▶ **Provided material**
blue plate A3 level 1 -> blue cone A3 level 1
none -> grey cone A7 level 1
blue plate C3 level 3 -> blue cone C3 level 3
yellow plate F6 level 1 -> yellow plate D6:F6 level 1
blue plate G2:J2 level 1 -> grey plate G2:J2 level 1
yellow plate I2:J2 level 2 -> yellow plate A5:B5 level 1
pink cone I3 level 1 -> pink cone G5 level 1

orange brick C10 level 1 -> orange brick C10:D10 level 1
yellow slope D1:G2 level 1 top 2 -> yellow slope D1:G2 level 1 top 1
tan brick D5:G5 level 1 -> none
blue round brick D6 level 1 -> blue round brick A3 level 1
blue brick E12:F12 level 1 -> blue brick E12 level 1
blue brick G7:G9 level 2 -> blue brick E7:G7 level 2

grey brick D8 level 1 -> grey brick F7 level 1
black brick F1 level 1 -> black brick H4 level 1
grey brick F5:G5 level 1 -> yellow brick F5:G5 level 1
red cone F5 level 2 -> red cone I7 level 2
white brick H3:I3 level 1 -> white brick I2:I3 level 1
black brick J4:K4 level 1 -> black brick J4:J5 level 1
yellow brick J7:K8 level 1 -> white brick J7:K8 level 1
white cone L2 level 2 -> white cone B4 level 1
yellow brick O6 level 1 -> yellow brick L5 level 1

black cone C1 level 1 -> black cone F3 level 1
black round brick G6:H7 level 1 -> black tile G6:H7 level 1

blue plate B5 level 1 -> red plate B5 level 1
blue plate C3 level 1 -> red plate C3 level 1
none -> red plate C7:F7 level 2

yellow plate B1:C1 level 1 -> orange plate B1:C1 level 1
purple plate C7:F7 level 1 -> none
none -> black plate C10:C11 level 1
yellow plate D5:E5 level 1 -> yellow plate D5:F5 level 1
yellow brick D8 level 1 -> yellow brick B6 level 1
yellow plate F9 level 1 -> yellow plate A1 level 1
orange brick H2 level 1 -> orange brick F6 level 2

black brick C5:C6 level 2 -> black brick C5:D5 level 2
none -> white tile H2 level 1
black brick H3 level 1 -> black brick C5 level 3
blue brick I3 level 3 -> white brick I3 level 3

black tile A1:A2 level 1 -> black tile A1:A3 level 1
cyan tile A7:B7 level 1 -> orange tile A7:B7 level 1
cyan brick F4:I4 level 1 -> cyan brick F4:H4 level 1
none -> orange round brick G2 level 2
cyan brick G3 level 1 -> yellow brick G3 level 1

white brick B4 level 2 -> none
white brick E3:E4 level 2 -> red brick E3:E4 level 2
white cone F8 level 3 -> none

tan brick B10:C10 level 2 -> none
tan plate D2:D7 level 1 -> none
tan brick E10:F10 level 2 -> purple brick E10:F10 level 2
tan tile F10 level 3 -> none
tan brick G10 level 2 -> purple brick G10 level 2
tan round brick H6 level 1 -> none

▶ **Exercise goal**
Exactly as they are written, print the entries again.

▶ **Your response**
blue plate A3 level 1 -> blue cone A3 level 1
none -> grey cone A7 level 1
blue plate C3 level 3 -> blue cone C3 level 3
yellow plate F6 level 1 -> yellow plate D6:F6 level 1
blue plate G2:J2 level 1 -> grey plate G2:J2 level 1
yellow plate I2:J2 level 2 -> yellow plate A5:B5 level 1
pink cone I3 level 1 -> pink cone G5 level 1

orange brick C10 level 1 -> orange brick C10:D10 level 1
yellow slope D1:G2 level 1 top 2 -> yellow slope D1:G2 level 1 top 1
tan brick D5:G5 level 1 -> none
blue round brick D6 level 1 -> blue round brick A3 level 1
blue brick E12:F12 level 1 -> blue brick E12 level 1
blue brick G7:G9 level 2 -> blue brick E7:G7 level 2

grey brick D8 level 1 -> grey brick F7 level 1
black brick F1 level 1 -> black brick H4 level 1
grey brick F5:G5 level 1 -> yellow brick F5:G5 level 1
red cone F5 level 2 -> red cone I7 level 2
white brick H3:I3 level 1 -> white brick I2:I3 level 1
black brick J4:K4 level 1 -> black brick J4:J5 level 1
yellow brick J7:K8 level 1 -> white brick J7:K8 level 1
white cone L2 level 2 -> white cone B4 level 1
yellow brick O6 level 1 -> yellow brick L5 level 1

black cone C1 level 1 -> black cone F3 level 1
black round brick G6:H7 level 1 -> black tile G6:H7 level 1

blue plate B5 level 1 -> red plate B5 level 1
blue plate C3 level 1 -> red plate C3 level 1
none -> red plate C7:F7 level 2

yellow plate B1:C1 level 1 -> orange plate B1:C1 level 1
purple plate C7:F7 level 1 -> none
none -> black plate C10:C11 level 1
yellow plate D5:E5 level 1 -> yellow plate D5:F5 level 1
yellow brick D8 level 1 -> yellow brick B6 level 1
yellow plate F9 level 1 -> yellow plate A1 level 1
orange brick H2 level 1 -> orange brick F6 level 2

black brick C5:C6 level 2 -> black brick C5:D5 level 2
none -> white tile H2 level 1
black brick H3 level 1 -> black brick C5 level 3
blue brick I3 level 3 -> white brick I3 level 3

black tile A1:A2 level 1 -> black tile A1:A3 level 1
cyan tile A7:B7 level 1 -> orange tile A7:B7 level 1
cyan brick F4:I4 level 1 -> cyan brick F4:H4 level 1
none -> orange round brick G2 level 2
cyan brick G3 level 1 -> yellow brick G3 level 1

white brick B4 level 2 -> none
white brick E3:E4 level 2 -> red brick E3:E4 level 2
white cone F8 level 3 -> none

tan brick B10:C10 level 2 -> none
tan plate D2:D7 level 1 -> none
tan brick E10:F10 level 2 -> purple brick E10:F10 level 2
tan tile F10 level 3 -> none
tan brick G10 level 2 -> purple brick G10 level 2
tan round brick H6 level 1 -> none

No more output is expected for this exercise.